> [PROBLEM TO WORK ON] When you reach the line below that has "none -> red brick H7:H9 level 1", start returning lines exactly, and stop after the line that has "none -> green round brick L12 level 2"; skip the pictures.

> [EXTRACTED INFORMATION]
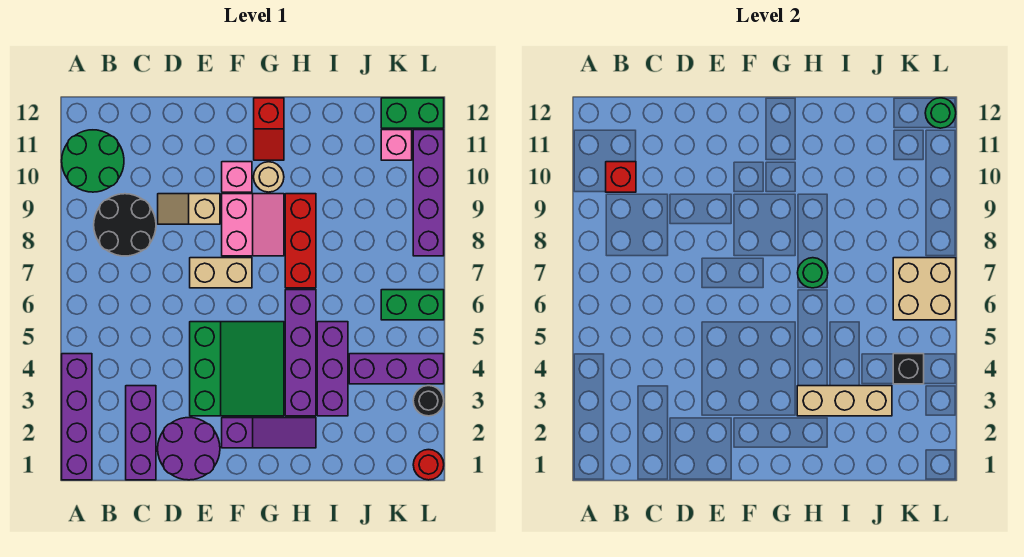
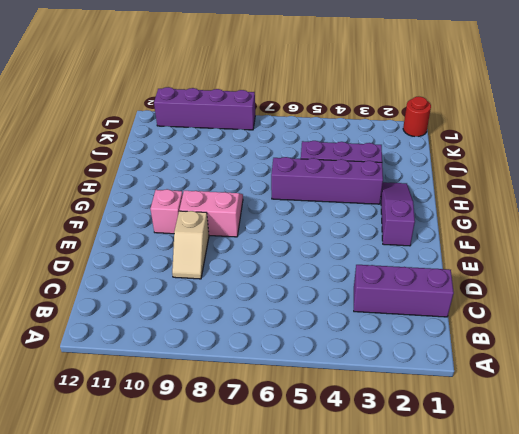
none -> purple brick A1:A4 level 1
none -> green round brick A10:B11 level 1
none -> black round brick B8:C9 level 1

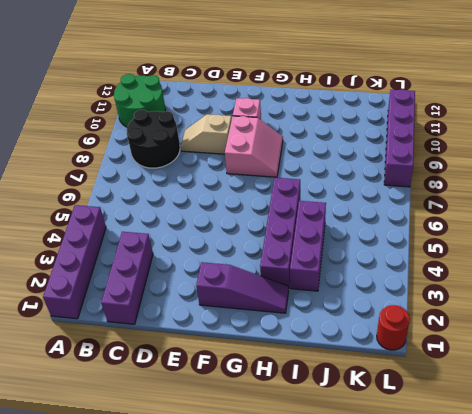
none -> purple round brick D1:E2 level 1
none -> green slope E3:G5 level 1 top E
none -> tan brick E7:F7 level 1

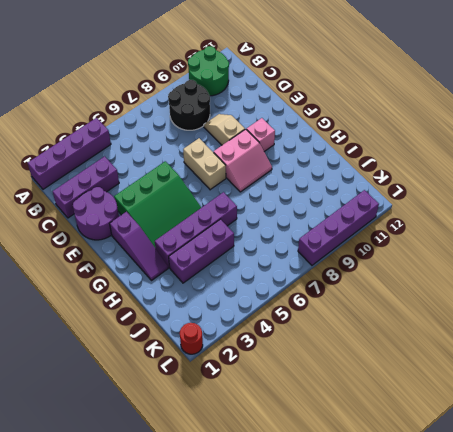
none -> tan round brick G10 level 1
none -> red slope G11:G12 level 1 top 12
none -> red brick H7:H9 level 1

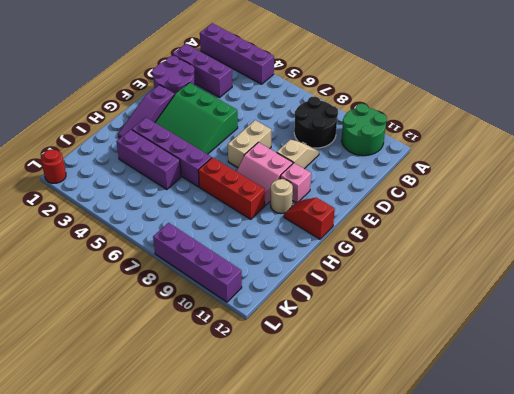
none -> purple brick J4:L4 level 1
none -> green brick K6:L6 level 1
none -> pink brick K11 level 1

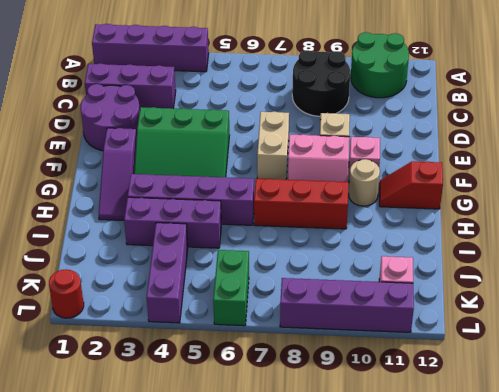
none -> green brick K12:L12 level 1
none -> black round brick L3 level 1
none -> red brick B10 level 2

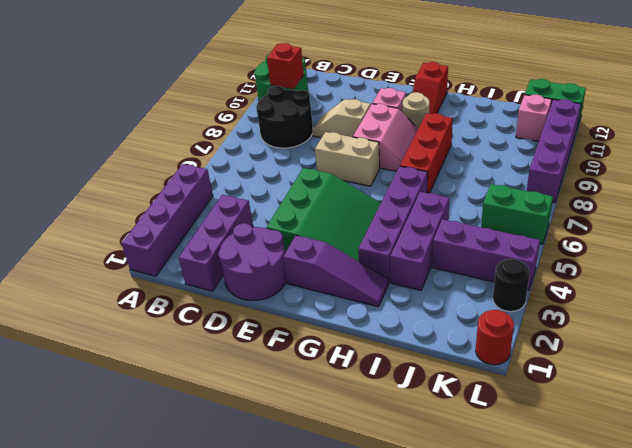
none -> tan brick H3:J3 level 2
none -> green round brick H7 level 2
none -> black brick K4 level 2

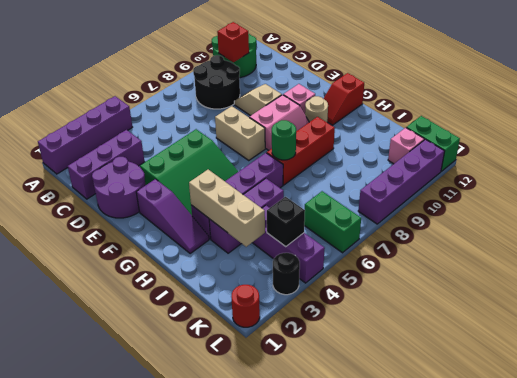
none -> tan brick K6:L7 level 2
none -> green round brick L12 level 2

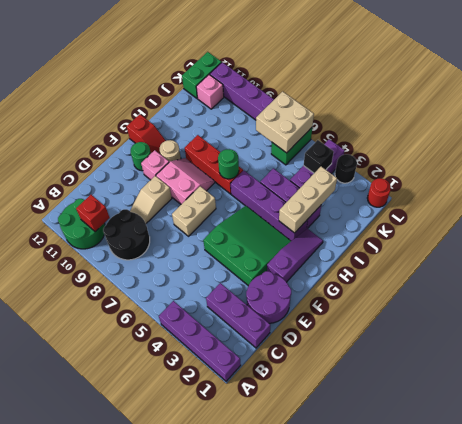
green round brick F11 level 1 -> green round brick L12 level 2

> [EXERCISE ANSWER]
none -> red brick H7:H9 level 1

none -> purple brick J4:L4 level 1
none -> green brick K6:L6 level 1
none -> pink brick K11 level 1

none -> green brick K12:L12 level 1
none -> black round brick L3 level 1
none -> red brick B10 level 2

none -> tan brick H3:J3 level 2
none -> green round brick H7 level 2
none -> black brick K4 level 2

none -> tan brick K6:L7 level 2
none -> green round brick L12 level 2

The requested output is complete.